EXERCISE DESCRIPTION >> Return, from the material below, each line in which the word "glue" is present.
##########
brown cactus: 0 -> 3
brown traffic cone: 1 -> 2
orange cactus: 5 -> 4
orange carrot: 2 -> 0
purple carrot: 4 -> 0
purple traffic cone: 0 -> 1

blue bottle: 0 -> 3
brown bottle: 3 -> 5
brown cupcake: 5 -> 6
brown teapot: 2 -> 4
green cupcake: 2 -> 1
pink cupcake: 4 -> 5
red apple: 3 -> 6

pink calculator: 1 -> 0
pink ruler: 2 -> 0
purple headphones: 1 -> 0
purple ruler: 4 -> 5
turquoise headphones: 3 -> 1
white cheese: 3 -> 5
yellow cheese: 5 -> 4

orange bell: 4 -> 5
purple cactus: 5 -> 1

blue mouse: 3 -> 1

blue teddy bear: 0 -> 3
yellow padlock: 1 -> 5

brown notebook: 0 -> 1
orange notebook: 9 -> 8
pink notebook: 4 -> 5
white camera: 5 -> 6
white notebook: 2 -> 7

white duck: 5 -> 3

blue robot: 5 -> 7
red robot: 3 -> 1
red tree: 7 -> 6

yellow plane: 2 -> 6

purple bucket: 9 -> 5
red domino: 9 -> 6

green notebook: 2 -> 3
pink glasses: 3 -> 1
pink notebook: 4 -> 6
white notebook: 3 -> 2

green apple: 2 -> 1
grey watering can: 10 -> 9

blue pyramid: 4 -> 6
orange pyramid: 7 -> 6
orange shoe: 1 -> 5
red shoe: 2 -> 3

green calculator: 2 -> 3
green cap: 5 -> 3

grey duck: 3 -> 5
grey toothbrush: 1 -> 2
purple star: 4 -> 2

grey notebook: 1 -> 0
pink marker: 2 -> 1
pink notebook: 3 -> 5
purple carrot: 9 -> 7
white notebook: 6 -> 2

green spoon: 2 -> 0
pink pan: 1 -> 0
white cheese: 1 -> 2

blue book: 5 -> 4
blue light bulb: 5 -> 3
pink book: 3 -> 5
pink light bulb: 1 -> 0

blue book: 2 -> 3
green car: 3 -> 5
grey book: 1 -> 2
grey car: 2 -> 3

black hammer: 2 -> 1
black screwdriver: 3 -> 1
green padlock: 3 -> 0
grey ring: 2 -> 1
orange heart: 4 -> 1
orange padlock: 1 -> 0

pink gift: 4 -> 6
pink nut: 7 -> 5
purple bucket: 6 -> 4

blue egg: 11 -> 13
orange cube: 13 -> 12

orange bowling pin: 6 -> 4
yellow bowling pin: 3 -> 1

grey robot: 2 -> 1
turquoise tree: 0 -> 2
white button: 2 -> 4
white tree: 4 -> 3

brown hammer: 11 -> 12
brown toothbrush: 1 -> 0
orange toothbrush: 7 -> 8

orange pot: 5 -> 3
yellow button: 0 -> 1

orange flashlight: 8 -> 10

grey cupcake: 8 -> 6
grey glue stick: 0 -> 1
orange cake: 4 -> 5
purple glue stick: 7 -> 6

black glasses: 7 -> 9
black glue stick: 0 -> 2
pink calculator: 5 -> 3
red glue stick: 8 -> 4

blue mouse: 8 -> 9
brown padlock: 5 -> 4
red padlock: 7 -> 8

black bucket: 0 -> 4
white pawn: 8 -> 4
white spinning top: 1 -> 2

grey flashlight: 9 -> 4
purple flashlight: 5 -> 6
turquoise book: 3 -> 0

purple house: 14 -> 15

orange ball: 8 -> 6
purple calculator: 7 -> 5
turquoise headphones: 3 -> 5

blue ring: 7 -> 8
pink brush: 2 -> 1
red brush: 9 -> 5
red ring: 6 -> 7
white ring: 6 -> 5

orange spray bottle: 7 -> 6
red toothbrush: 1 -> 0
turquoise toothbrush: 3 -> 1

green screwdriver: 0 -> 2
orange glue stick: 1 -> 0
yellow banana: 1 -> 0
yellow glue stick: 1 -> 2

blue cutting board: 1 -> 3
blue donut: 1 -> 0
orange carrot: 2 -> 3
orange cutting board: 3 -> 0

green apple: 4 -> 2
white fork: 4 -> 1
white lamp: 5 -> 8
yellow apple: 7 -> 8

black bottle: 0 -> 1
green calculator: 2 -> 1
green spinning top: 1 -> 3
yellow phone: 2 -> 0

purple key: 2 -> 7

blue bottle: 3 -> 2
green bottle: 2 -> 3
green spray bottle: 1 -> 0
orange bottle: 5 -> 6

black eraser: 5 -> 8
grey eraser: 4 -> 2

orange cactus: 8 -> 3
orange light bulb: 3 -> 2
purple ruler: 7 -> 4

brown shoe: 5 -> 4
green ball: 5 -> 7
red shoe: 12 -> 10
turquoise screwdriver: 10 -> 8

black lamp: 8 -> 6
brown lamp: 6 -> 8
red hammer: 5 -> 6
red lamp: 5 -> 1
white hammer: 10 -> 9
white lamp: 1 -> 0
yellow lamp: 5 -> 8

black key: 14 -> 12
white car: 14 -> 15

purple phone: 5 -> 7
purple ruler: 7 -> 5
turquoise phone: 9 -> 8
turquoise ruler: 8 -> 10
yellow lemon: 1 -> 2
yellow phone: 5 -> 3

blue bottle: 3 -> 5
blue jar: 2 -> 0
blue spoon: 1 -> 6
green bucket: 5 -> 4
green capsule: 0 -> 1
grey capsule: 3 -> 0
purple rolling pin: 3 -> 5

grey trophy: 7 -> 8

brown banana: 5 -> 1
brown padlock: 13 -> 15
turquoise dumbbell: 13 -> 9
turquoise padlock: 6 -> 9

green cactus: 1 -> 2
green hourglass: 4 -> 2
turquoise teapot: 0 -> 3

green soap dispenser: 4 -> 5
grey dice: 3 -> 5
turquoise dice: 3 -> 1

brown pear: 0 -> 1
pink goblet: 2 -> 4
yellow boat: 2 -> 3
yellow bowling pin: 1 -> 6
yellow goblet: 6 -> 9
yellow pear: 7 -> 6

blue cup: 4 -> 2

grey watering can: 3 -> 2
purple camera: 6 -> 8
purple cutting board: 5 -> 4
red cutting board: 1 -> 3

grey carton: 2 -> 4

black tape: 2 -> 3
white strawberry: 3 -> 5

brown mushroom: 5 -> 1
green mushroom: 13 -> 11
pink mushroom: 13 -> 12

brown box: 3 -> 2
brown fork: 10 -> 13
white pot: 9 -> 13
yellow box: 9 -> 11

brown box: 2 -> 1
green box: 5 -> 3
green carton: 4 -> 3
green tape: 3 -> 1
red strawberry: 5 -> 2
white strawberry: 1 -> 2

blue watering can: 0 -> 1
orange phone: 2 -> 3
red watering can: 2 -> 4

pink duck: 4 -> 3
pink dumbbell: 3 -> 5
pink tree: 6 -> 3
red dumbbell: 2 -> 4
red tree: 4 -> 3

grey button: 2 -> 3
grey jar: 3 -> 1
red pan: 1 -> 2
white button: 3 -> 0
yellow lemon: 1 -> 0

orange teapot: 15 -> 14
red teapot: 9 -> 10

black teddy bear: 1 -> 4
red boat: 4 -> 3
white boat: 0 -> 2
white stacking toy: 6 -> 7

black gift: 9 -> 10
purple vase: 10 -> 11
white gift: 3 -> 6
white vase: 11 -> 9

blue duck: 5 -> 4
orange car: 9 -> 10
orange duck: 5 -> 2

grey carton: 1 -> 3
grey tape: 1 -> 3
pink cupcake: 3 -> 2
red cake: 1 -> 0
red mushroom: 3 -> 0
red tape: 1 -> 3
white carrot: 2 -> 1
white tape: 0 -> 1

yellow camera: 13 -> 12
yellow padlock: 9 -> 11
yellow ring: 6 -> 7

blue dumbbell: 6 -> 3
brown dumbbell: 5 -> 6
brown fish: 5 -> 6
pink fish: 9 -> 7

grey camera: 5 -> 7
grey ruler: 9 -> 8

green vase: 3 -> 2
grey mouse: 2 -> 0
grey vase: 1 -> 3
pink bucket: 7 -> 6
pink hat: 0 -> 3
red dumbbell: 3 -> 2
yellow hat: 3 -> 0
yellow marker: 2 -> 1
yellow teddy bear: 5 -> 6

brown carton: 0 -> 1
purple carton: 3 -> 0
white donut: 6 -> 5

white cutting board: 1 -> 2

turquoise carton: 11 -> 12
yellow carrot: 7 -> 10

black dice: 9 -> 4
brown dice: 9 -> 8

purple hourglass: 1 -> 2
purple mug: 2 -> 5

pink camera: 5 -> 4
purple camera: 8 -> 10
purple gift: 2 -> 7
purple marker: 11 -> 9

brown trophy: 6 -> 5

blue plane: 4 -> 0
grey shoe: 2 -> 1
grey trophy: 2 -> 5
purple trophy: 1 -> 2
##########
ANSWER BOX >>
grey glue stick: 0 -> 1
purple glue stick: 7 -> 6
black glue stick: 0 -> 2
red glue stick: 8 -> 4
orange glue stick: 1 -> 0
yellow glue stick: 1 -> 2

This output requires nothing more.